Material for this task:
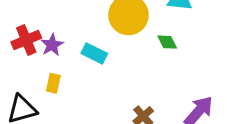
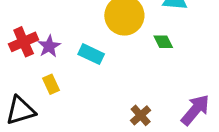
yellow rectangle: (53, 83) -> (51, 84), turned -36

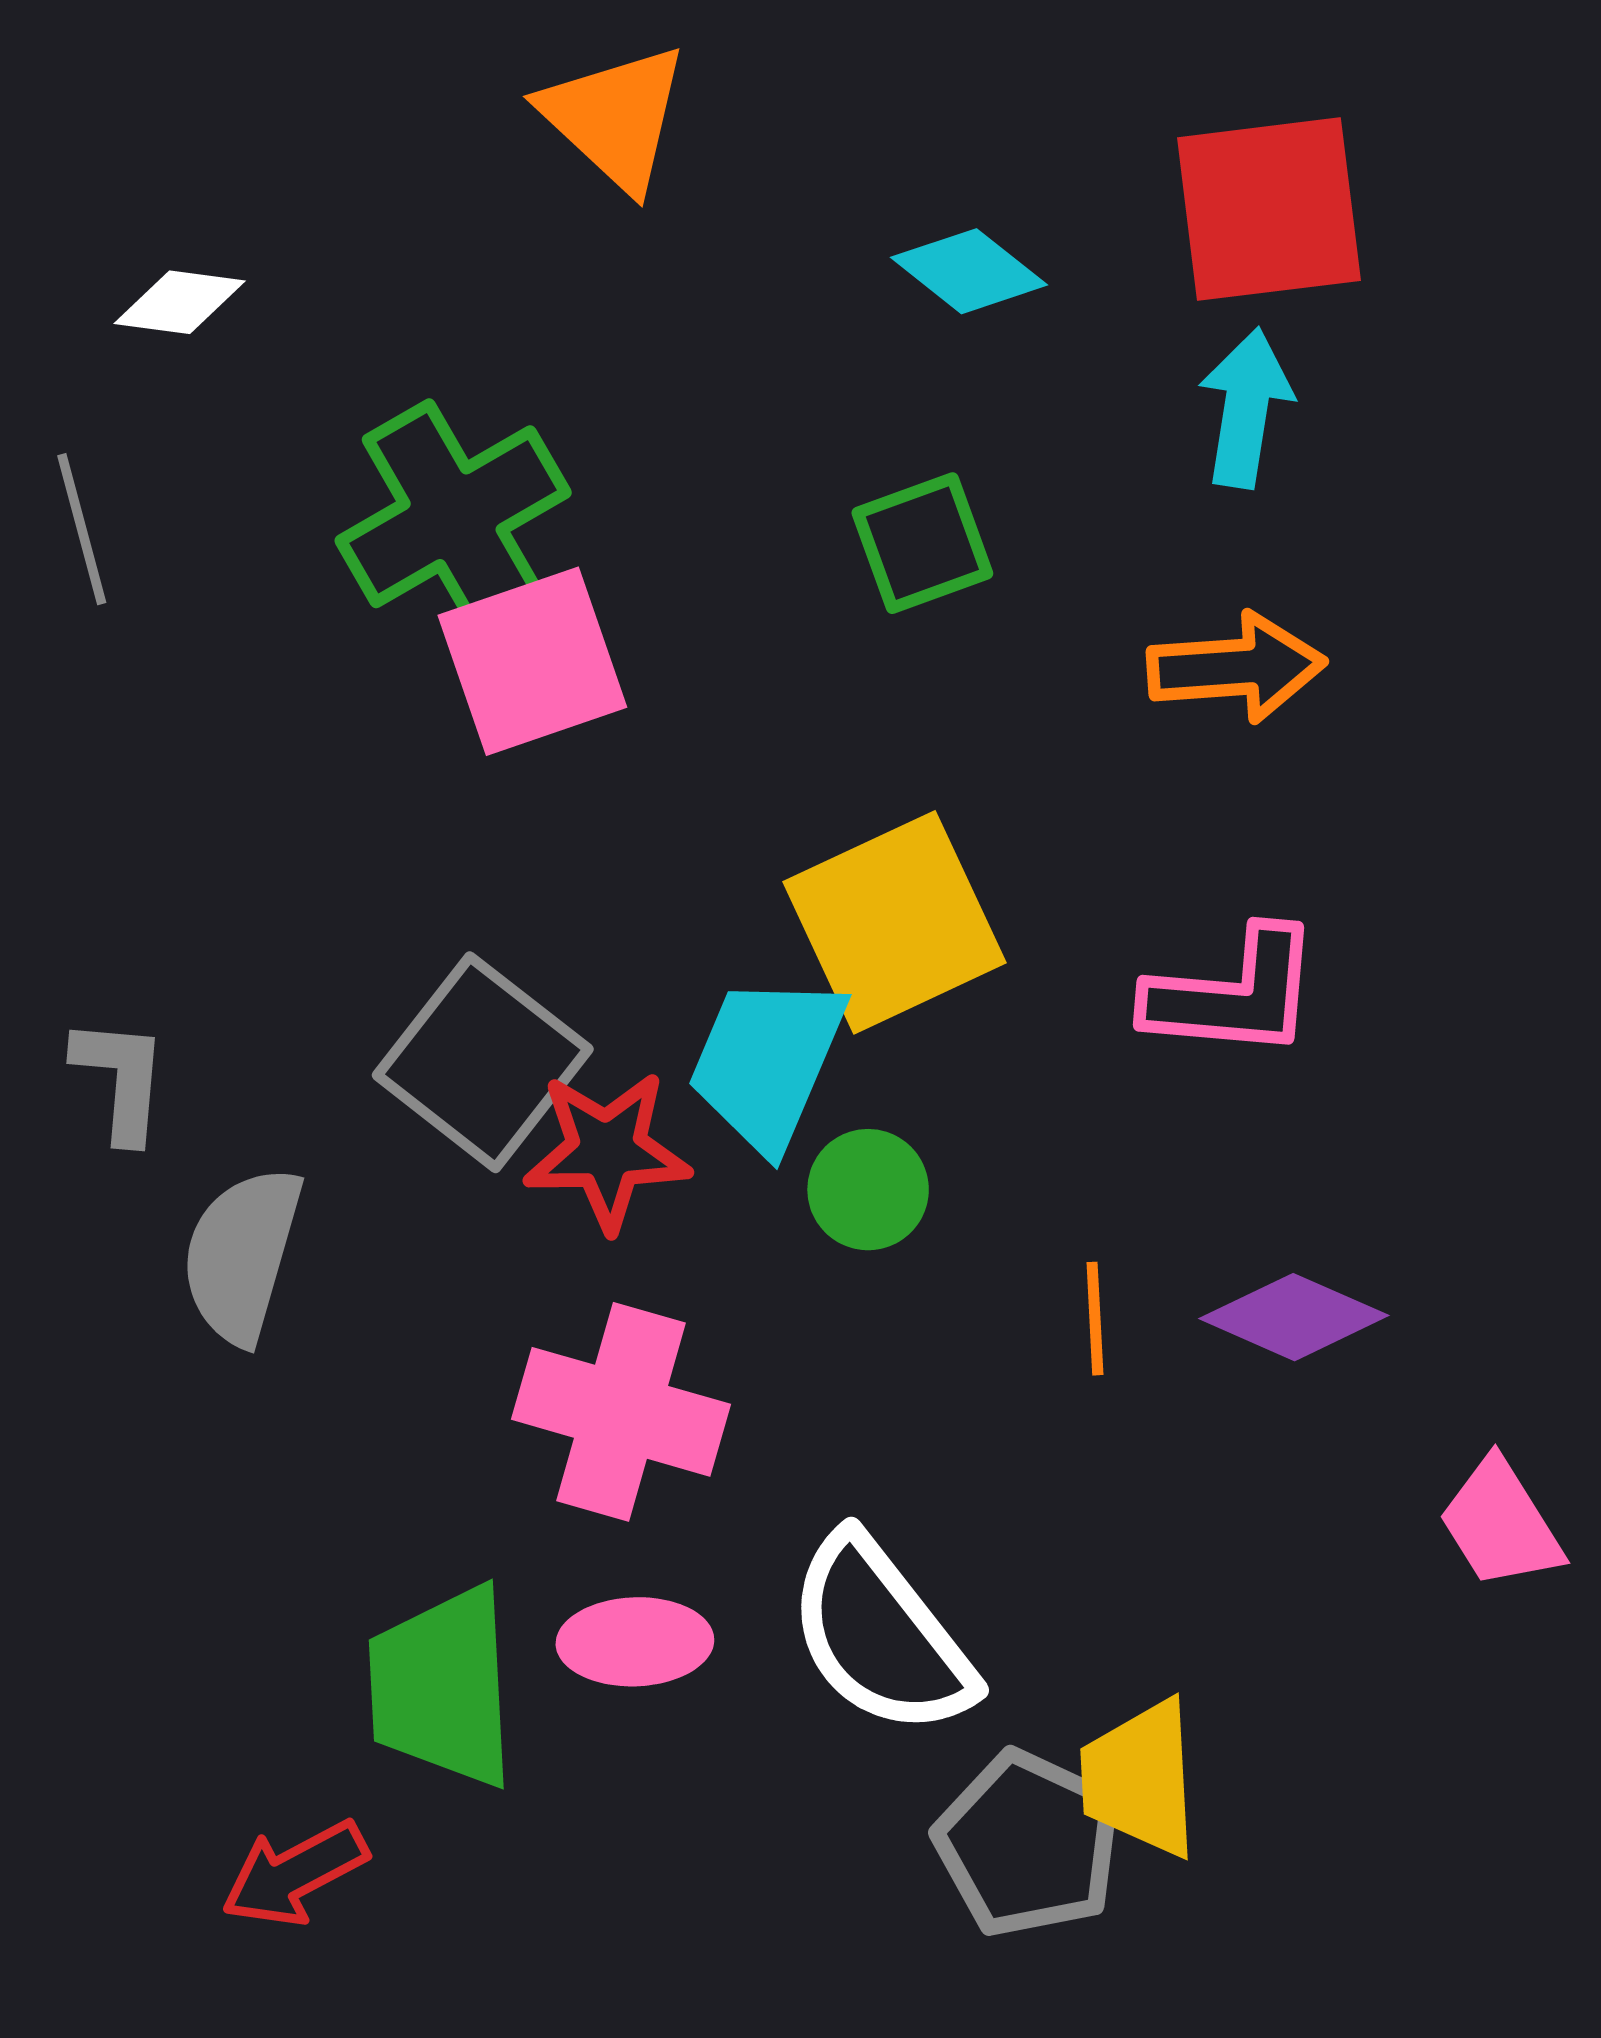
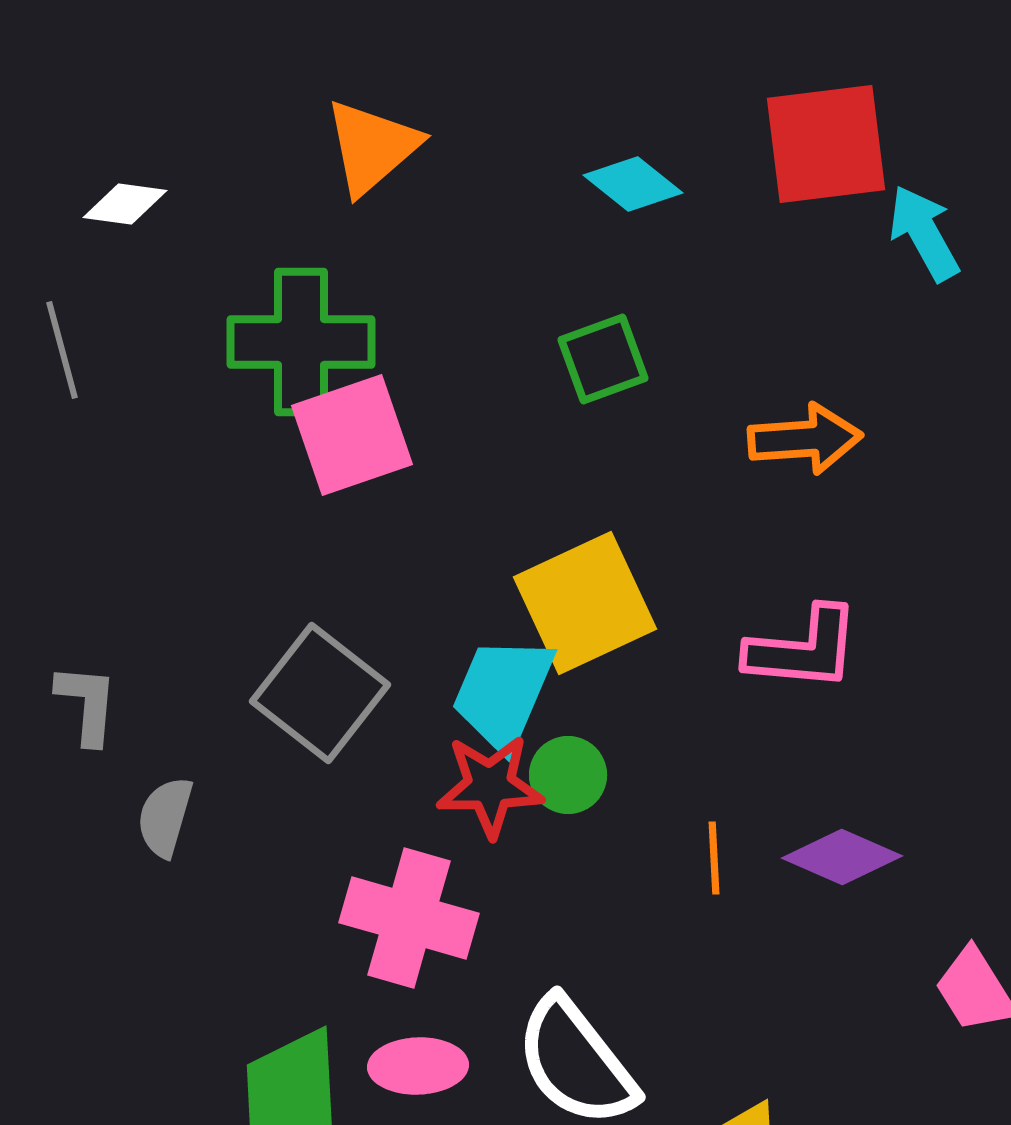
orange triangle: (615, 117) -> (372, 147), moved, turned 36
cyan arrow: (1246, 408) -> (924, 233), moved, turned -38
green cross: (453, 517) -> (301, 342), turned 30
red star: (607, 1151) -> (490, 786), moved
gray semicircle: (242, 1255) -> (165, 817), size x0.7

Problem details:
Check each line of the listing above. Copy the ones with the word "turned".

Task output:
yellow rectangle: (53, 83) -> (51, 84), turned -36
orange triangle: (615, 117) -> (372, 147), moved, turned 36
cyan arrow: (1246, 408) -> (924, 233), moved, turned -38
green cross: (453, 517) -> (301, 342), turned 30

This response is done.